### EXERCISE DESCRIPTION
Copy out the entries that follow. Leave none out.
─── INFORMATION GIVEN
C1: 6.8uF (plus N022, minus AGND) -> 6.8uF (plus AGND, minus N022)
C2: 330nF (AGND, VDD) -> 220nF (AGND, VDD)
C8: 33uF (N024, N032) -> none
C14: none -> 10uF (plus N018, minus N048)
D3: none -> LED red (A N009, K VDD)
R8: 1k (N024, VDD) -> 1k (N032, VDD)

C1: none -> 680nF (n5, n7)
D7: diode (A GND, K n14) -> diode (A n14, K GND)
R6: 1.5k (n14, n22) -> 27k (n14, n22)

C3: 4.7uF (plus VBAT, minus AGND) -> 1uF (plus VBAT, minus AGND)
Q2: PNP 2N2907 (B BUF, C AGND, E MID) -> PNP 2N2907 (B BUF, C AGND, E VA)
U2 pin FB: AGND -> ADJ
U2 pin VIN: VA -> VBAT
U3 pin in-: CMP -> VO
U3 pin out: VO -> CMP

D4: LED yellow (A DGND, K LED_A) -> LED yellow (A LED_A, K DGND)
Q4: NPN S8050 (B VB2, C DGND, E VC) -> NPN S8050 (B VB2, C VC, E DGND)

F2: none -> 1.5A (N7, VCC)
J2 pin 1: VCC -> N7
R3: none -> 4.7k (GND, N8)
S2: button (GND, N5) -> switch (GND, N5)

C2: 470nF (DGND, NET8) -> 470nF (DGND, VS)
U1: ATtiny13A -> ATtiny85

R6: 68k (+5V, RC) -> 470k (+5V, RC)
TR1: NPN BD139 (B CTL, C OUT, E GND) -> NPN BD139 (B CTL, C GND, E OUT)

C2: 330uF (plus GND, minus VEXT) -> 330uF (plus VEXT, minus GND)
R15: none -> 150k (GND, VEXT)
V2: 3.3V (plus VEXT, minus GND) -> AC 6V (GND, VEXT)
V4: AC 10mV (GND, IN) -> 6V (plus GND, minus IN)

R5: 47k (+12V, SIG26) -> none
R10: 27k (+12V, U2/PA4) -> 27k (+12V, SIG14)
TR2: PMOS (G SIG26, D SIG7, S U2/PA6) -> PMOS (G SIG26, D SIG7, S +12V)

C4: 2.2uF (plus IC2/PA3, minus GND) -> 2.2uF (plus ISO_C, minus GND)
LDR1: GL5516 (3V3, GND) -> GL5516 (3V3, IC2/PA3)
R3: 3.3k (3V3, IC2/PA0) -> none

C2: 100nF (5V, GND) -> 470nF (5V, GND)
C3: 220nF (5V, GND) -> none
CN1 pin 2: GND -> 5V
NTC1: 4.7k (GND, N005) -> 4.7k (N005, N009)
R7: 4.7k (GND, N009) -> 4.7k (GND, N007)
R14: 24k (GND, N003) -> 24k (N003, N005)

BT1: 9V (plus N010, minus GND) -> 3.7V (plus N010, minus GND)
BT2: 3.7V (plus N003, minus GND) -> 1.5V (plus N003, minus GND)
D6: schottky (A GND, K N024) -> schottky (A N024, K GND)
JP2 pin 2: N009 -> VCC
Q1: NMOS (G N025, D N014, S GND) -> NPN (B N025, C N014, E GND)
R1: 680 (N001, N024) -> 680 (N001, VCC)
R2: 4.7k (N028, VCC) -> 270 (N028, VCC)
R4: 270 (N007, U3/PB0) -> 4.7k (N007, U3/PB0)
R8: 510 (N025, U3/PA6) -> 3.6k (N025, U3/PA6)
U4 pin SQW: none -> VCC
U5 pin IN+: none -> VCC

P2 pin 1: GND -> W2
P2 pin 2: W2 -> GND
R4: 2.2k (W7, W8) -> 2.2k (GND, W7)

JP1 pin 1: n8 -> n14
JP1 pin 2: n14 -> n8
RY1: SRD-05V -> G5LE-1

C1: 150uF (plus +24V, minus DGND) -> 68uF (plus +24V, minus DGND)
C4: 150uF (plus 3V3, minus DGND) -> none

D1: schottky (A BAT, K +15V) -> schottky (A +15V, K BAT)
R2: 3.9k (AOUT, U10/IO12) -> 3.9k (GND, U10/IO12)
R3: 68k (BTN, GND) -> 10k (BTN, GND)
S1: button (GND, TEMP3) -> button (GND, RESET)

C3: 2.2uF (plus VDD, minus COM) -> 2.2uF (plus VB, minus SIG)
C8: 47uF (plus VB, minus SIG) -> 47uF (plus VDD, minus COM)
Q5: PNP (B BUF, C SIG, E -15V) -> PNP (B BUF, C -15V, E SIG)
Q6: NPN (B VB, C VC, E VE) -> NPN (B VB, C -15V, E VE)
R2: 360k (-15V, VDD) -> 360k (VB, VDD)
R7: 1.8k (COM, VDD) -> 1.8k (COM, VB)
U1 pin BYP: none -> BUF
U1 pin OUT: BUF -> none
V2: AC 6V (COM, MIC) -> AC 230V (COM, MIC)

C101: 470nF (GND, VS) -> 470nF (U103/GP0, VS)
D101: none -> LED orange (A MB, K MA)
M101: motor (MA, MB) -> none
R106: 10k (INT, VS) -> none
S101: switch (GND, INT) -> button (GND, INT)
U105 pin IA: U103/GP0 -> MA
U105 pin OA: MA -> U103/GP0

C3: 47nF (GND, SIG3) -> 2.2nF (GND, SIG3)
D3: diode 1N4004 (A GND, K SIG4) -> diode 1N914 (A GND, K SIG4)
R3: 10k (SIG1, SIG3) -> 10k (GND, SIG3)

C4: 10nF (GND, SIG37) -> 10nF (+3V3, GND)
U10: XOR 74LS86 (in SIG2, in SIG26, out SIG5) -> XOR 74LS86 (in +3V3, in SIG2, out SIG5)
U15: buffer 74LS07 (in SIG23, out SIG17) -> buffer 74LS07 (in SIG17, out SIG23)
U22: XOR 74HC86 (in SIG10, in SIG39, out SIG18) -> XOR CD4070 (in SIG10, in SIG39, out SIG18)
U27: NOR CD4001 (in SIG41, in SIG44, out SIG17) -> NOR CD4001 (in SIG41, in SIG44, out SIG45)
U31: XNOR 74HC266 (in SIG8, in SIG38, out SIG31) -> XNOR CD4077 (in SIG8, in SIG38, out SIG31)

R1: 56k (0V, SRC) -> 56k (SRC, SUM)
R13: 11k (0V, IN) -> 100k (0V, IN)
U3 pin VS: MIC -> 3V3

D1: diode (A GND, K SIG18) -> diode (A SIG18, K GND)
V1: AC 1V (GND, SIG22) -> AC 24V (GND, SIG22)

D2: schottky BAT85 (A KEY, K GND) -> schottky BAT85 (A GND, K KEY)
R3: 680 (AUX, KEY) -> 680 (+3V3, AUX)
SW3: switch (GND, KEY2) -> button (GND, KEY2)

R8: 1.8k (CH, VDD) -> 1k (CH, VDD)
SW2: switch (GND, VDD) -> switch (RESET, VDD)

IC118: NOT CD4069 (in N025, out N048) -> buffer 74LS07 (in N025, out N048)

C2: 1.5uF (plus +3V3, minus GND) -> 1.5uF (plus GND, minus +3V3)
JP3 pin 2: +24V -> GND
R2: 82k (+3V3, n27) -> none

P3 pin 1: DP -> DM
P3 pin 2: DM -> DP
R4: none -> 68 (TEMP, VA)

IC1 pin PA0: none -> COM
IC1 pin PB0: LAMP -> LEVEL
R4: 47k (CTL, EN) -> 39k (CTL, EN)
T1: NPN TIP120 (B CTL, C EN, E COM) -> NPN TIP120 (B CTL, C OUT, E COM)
──────
### SOLUTION TO THIS EXERCISE
C1: 6.8uF (plus N022, minus AGND) -> 6.8uF (plus AGND, minus N022)
C2: 330nF (AGND, VDD) -> 220nF (AGND, VDD)
C8: 33uF (N024, N032) -> none
C14: none -> 10uF (plus N018, minus N048)
D3: none -> LED red (A N009, K VDD)
R8: 1k (N024, VDD) -> 1k (N032, VDD)

C1: none -> 680nF (n5, n7)
D7: diode (A GND, K n14) -> diode (A n14, K GND)
R6: 1.5k (n14, n22) -> 27k (n14, n22)

C3: 4.7uF (plus VBAT, minus AGND) -> 1uF (plus VBAT, minus AGND)
Q2: PNP 2N2907 (B BUF, C AGND, E MID) -> PNP 2N2907 (B BUF, C AGND, E VA)
U2 pin FB: AGND -> ADJ
U2 pin VIN: VA -> VBAT
U3 pin in-: CMP -> VO
U3 pin out: VO -> CMP

D4: LED yellow (A DGND, K LED_A) -> LED yellow (A LED_A, K DGND)
Q4: NPN S8050 (B VB2, C DGND, E VC) -> NPN S8050 (B VB2, C VC, E DGND)

F2: none -> 1.5A (N7, VCC)
J2 pin 1: VCC -> N7
R3: none -> 4.7k (GND, N8)
S2: button (GND, N5) -> switch (GND, N5)

C2: 470nF (DGND, NET8) -> 470nF (DGND, VS)
U1: ATtiny13A -> ATtiny85

R6: 68k (+5V, RC) -> 470k (+5V, RC)
TR1: NPN BD139 (B CTL, C OUT, E GND) -> NPN BD139 (B CTL, C GND, E OUT)

C2: 330uF (plus GND, minus VEXT) -> 330uF (plus VEXT, minus GND)
R15: none -> 150k (GND, VEXT)
V2: 3.3V (plus VEXT, minus GND) -> AC 6V (GND, VEXT)
V4: AC 10mV (GND, IN) -> 6V (plus GND, minus IN)

R5: 47k (+12V, SIG26) -> none
R10: 27k (+12V, U2/PA4) -> 27k (+12V, SIG14)
TR2: PMOS (G SIG26, D SIG7, S U2/PA6) -> PMOS (G SIG26, D SIG7, S +12V)

C4: 2.2uF (plus IC2/PA3, minus GND) -> 2.2uF (plus ISO_C, minus GND)
LDR1: GL5516 (3V3, GND) -> GL5516 (3V3, IC2/PA3)
R3: 3.3k (3V3, IC2/PA0) -> none

C2: 100nF (5V, GND) -> 470nF (5V, GND)
C3: 220nF (5V, GND) -> none
CN1 pin 2: GND -> 5V
NTC1: 4.7k (GND, N005) -> 4.7k (N005, N009)
R7: 4.7k (GND, N009) -> 4.7k (GND, N007)
R14: 24k (GND, N003) -> 24k (N003, N005)

BT1: 9V (plus N010, minus GND) -> 3.7V (plus N010, minus GND)
BT2: 3.7V (plus N003, minus GND) -> 1.5V (plus N003, minus GND)
D6: schottky (A GND, K N024) -> schottky (A N024, K GND)
JP2 pin 2: N009 -> VCC
Q1: NMOS (G N025, D N014, S GND) -> NPN (B N025, C N014, E GND)
R1: 680 (N001, N024) -> 680 (N001, VCC)
R2: 4.7k (N028, VCC) -> 270 (N028, VCC)
R4: 270 (N007, U3/PB0) -> 4.7k (N007, U3/PB0)
R8: 510 (N025, U3/PA6) -> 3.6k (N025, U3/PA6)
U4 pin SQW: none -> VCC
U5 pin IN+: none -> VCC

P2 pin 1: GND -> W2
P2 pin 2: W2 -> GND
R4: 2.2k (W7, W8) -> 2.2k (GND, W7)

JP1 pin 1: n8 -> n14
JP1 pin 2: n14 -> n8
RY1: SRD-05V -> G5LE-1

C1: 150uF (plus +24V, minus DGND) -> 68uF (plus +24V, minus DGND)
C4: 150uF (plus 3V3, minus DGND) -> none

D1: schottky (A BAT, K +15V) -> schottky (A +15V, K BAT)
R2: 3.9k (AOUT, U10/IO12) -> 3.9k (GND, U10/IO12)
R3: 68k (BTN, GND) -> 10k (BTN, GND)
S1: button (GND, TEMP3) -> button (GND, RESET)

C3: 2.2uF (plus VDD, minus COM) -> 2.2uF (plus VB, minus SIG)
C8: 47uF (plus VB, minus SIG) -> 47uF (plus VDD, minus COM)
Q5: PNP (B BUF, C SIG, E -15V) -> PNP (B BUF, C -15V, E SIG)
Q6: NPN (B VB, C VC, E VE) -> NPN (B VB, C -15V, E VE)
R2: 360k (-15V, VDD) -> 360k (VB, VDD)
R7: 1.8k (COM, VDD) -> 1.8k (COM, VB)
U1 pin BYP: none -> BUF
U1 pin OUT: BUF -> none
V2: AC 6V (COM, MIC) -> AC 230V (COM, MIC)

C101: 470nF (GND, VS) -> 470nF (U103/GP0, VS)
D101: none -> LED orange (A MB, K MA)
M101: motor (MA, MB) -> none
R106: 10k (INT, VS) -> none
S101: switch (GND, INT) -> button (GND, INT)
U105 pin IA: U103/GP0 -> MA
U105 pin OA: MA -> U103/GP0

C3: 47nF (GND, SIG3) -> 2.2nF (GND, SIG3)
D3: diode 1N4004 (A GND, K SIG4) -> diode 1N914 (A GND, K SIG4)
R3: 10k (SIG1, SIG3) -> 10k (GND, SIG3)

C4: 10nF (GND, SIG37) -> 10nF (+3V3, GND)
U10: XOR 74LS86 (in SIG2, in SIG26, out SIG5) -> XOR 74LS86 (in +3V3, in SIG2, out SIG5)
U15: buffer 74LS07 (in SIG23, out SIG17) -> buffer 74LS07 (in SIG17, out SIG23)
U22: XOR 74HC86 (in SIG10, in SIG39, out SIG18) -> XOR CD4070 (in SIG10, in SIG39, out SIG18)
U27: NOR CD4001 (in SIG41, in SIG44, out SIG17) -> NOR CD4001 (in SIG41, in SIG44, out SIG45)
U31: XNOR 74HC266 (in SIG8, in SIG38, out SIG31) -> XNOR CD4077 (in SIG8, in SIG38, out SIG31)

R1: 56k (0V, SRC) -> 56k (SRC, SUM)
R13: 11k (0V, IN) -> 100k (0V, IN)
U3 pin VS: MIC -> 3V3

D1: diode (A GND, K SIG18) -> diode (A SIG18, K GND)
V1: AC 1V (GND, SIG22) -> AC 24V (GND, SIG22)

D2: schottky BAT85 (A KEY, K GND) -> schottky BAT85 (A GND, K KEY)
R3: 680 (AUX, KEY) -> 680 (+3V3, AUX)
SW3: switch (GND, KEY2) -> button (GND, KEY2)

R8: 1.8k (CH, VDD) -> 1k (CH, VDD)
SW2: switch (GND, VDD) -> switch (RESET, VDD)

IC118: NOT CD4069 (in N025, out N048) -> buffer 74LS07 (in N025, out N048)

C2: 1.5uF (plus +3V3, minus GND) -> 1.5uF (plus GND, minus +3V3)
JP3 pin 2: +24V -> GND
R2: 82k (+3V3, n27) -> none

P3 pin 1: DP -> DM
P3 pin 2: DM -> DP
R4: none -> 68 (TEMP, VA)

IC1 pin PA0: none -> COM
IC1 pin PB0: LAMP -> LEVEL
R4: 47k (CTL, EN) -> 39k (CTL, EN)
T1: NPN TIP120 (B CTL, C EN, E COM) -> NPN TIP120 (B CTL, C OUT, E COM)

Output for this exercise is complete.